----- Data in this exercise
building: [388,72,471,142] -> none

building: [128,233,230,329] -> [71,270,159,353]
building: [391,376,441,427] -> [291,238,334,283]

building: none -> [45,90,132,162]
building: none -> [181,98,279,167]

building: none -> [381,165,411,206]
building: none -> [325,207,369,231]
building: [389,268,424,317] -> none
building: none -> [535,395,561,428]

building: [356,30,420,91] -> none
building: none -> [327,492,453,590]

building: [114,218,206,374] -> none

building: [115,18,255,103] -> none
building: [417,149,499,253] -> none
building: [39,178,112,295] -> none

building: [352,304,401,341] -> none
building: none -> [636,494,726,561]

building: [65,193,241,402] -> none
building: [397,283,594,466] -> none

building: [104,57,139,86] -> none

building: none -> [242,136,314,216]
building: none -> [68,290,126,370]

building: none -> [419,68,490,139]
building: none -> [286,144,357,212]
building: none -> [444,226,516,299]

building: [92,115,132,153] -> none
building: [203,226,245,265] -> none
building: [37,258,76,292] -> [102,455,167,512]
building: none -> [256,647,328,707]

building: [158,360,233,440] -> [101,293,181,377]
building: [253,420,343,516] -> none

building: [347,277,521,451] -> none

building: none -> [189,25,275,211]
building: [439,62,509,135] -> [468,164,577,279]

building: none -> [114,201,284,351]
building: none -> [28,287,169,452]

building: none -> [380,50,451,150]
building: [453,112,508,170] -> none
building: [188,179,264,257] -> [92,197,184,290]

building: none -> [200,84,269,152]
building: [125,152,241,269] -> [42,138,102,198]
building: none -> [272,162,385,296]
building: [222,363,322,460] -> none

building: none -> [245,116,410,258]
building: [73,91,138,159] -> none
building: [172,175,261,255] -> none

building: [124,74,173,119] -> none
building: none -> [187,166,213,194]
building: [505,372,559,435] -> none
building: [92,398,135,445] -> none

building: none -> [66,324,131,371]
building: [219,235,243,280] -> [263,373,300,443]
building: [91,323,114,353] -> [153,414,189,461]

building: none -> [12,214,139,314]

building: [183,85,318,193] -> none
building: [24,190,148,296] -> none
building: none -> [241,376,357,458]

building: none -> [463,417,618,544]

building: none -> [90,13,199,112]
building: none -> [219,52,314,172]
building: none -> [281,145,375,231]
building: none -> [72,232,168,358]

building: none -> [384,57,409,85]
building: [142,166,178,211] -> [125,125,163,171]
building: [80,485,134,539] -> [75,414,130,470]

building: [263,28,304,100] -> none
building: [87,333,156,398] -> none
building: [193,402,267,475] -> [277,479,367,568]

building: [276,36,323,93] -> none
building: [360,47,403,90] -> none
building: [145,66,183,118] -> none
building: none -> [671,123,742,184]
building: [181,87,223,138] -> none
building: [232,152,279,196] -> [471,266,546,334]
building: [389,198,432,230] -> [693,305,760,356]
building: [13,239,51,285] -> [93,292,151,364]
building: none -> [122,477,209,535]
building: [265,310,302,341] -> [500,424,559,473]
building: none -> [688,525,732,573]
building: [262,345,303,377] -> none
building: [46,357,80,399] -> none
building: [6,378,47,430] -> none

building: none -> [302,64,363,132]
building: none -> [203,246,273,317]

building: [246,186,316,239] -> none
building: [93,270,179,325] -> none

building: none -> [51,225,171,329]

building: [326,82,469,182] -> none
----------
#### Problem:
Beginning at the top of the records above, transcribe each line exactly up to and including the line that holds "building: none -> [325,207,369,231]".

#### Your response:
building: [388,72,471,142] -> none

building: [128,233,230,329] -> [71,270,159,353]
building: [391,376,441,427] -> [291,238,334,283]

building: none -> [45,90,132,162]
building: none -> [181,98,279,167]

building: none -> [381,165,411,206]
building: none -> [325,207,369,231]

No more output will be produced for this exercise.